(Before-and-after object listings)
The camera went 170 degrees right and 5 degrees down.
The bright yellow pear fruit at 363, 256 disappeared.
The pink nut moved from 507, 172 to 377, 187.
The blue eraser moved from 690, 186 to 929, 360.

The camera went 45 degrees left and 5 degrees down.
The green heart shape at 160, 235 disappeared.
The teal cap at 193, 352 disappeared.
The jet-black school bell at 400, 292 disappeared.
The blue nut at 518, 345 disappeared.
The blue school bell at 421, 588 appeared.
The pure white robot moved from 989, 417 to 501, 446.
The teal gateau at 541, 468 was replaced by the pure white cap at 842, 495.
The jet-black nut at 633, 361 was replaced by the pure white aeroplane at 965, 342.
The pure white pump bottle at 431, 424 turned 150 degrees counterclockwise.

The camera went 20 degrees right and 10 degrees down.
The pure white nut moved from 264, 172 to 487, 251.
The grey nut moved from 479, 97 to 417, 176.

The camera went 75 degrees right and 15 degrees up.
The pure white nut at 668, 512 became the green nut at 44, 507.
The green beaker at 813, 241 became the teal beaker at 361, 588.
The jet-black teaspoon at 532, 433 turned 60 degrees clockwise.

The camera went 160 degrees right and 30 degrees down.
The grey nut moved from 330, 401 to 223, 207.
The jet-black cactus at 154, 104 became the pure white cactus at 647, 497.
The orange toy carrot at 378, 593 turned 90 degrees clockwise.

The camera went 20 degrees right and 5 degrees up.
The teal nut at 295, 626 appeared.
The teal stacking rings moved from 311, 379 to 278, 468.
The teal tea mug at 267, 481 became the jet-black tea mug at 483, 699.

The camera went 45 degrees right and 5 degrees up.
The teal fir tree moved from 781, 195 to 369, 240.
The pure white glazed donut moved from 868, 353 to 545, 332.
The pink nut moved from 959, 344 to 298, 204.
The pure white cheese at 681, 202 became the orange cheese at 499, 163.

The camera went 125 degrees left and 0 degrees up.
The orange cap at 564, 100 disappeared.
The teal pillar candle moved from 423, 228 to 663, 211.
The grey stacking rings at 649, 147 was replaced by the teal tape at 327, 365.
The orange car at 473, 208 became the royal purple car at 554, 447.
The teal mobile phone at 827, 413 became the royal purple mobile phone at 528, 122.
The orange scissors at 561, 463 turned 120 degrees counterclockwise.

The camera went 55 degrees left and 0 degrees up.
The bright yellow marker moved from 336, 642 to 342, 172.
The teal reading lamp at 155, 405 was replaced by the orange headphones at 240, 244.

> **ABOUT THIS TASK**: Repeat exactly, please, each line from the beginning of the data through the line with "The pink nut moved from 959, 344 to 298, 204." in it, and only those lines.

> **REPLY**:
The camera went 170 degrees right and 5 degrees down.
The bright yellow pear fruit at 363, 256 disappeared.
The pink nut moved from 507, 172 to 377, 187.
The blue eraser moved from 690, 186 to 929, 360.

The camera went 45 degrees left and 5 degrees down.
The green heart shape at 160, 235 disappeared.
The teal cap at 193, 352 disappeared.
The jet-black school bell at 400, 292 disappeared.
The blue nut at 518, 345 disappeared.
The blue school bell at 421, 588 appeared.
The pure white robot moved from 989, 417 to 501, 446.
The teal gateau at 541, 468 was replaced by the pure white cap at 842, 495.
The jet-black nut at 633, 361 was replaced by the pure white aeroplane at 965, 342.
The pure white pump bottle at 431, 424 turned 150 degrees counterclockwise.

The camera went 20 degrees right and 10 degrees down.
The pure white nut moved from 264, 172 to 487, 251.
The grey nut moved from 479, 97 to 417, 176.

The camera went 75 degrees right and 15 degrees up.
The pure white nut at 668, 512 became the green nut at 44, 507.
The green beaker at 813, 241 became the teal beaker at 361, 588.
The jet-black teaspoon at 532, 433 turned 60 degrees clockwise.

The camera went 160 degrees right and 30 degrees down.
The grey nut moved from 330, 401 to 223, 207.
The jet-black cactus at 154, 104 became the pure white cactus at 647, 497.
The orange toy carrot at 378, 593 turned 90 degrees clockwise.

The camera went 20 degrees right and 5 degrees up.
The teal nut at 295, 626 appeared.
The teal stacking rings moved from 311, 379 to 278, 468.
The teal tea mug at 267, 481 became the jet-black tea mug at 483, 699.

The camera went 45 degrees right and 5 degrees up.
The teal fir tree moved from 781, 195 to 369, 240.
The pure white glazed donut moved from 868, 353 to 545, 332.
The pink nut moved from 959, 344 to 298, 204.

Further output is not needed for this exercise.